[Records drawn from a dataset]
---

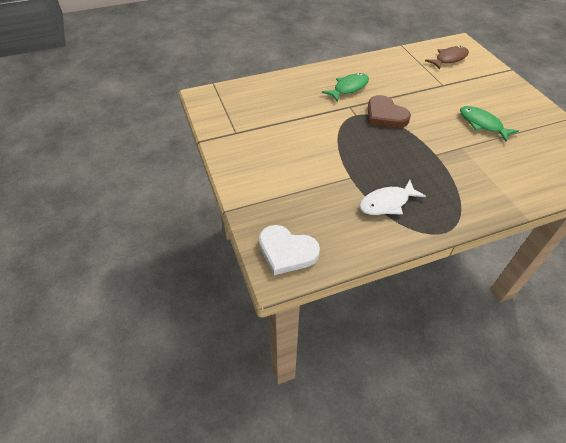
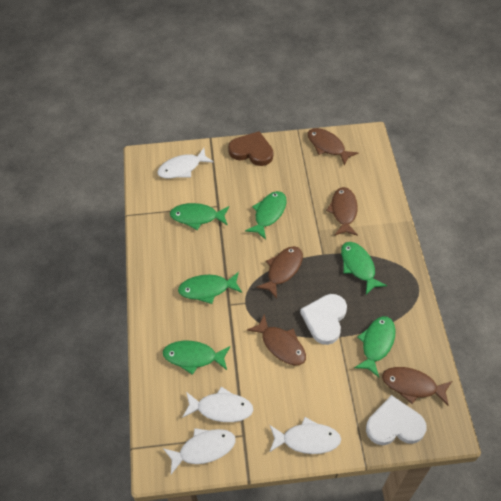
brown fish: [425,46,469,70] = 1 -> [247,314,306,365] [256,246,303,298] [308,128,358,166] [326,187,358,236] [382,367,452,406] = 5
green fish: [322,73,369,102] [460,106,519,141] = 2 -> [163,341,230,375] [170,203,229,230] [178,272,242,304] [245,191,287,240] [341,242,387,295] [354,316,395,377] = 6
white fish: [359,180,426,215] = 1 -> [157,148,214,178] [163,428,236,474] [182,387,253,422] [270,417,341,454] = 4
white heart: [259,225,320,275] = 1 -> [300,294,347,345] [366,395,426,445] = 2

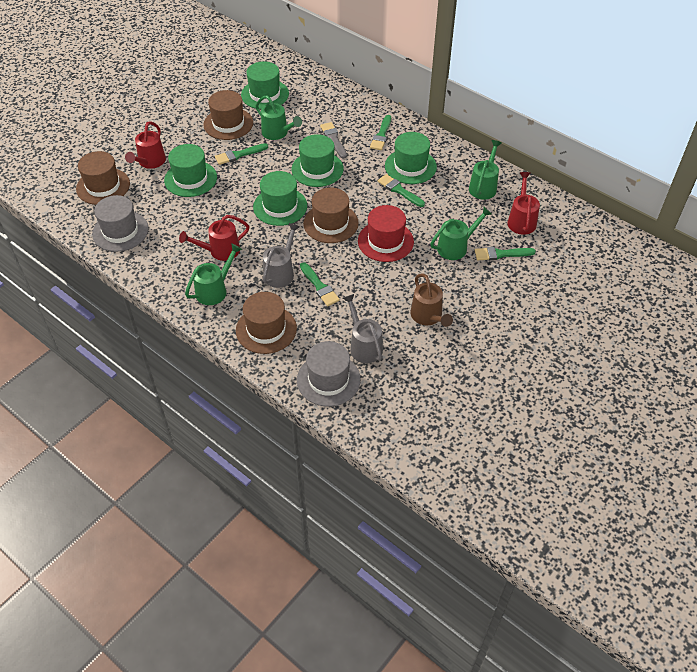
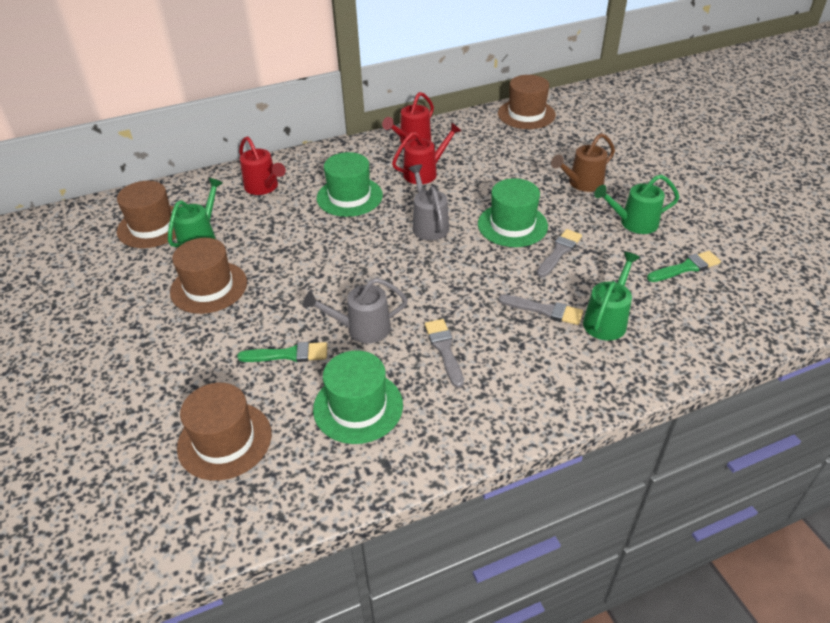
green brush: [215,143,268,165] [300,262,340,306] [370,115,391,150] [378,174,425,207] [475,247,536,260] = 5 -> [237,342,327,362] [647,251,721,282] = 2
green hat: [164,144,217,197] [241,61,289,109] [253,171,307,226] [292,134,344,187] [385,132,437,184] = 5 -> [313,350,403,444] [317,152,383,217] [478,178,548,247] = 3
green watering can: [185,243,242,305] [256,95,302,140] [430,207,492,260] [469,140,502,200] = 4 -> [168,178,223,247] [583,252,640,341] [594,174,680,234] = 3
grey brush: [320,122,347,159] = 1 -> [425,319,464,388] [498,294,583,325] [537,229,582,278] = 3
grey hat: [92,195,149,252] [297,341,361,407] = 2 -> none = 0
red hat: [358,205,414,262] = 1 -> none = 0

---

--- Exercise ---
Please show each line in the records above that contains "fish".

--- Written answer ---
brown fish: [425,46,469,70] = 1 -> [247,314,306,365] [256,246,303,298] [308,128,358,166] [326,187,358,236] [382,367,452,406] = 5
green fish: [322,73,369,102] [460,106,519,141] = 2 -> [163,341,230,375] [170,203,229,230] [178,272,242,304] [245,191,287,240] [341,242,387,295] [354,316,395,377] = 6
white fish: [359,180,426,215] = 1 -> [157,148,214,178] [163,428,236,474] [182,387,253,422] [270,417,341,454] = 4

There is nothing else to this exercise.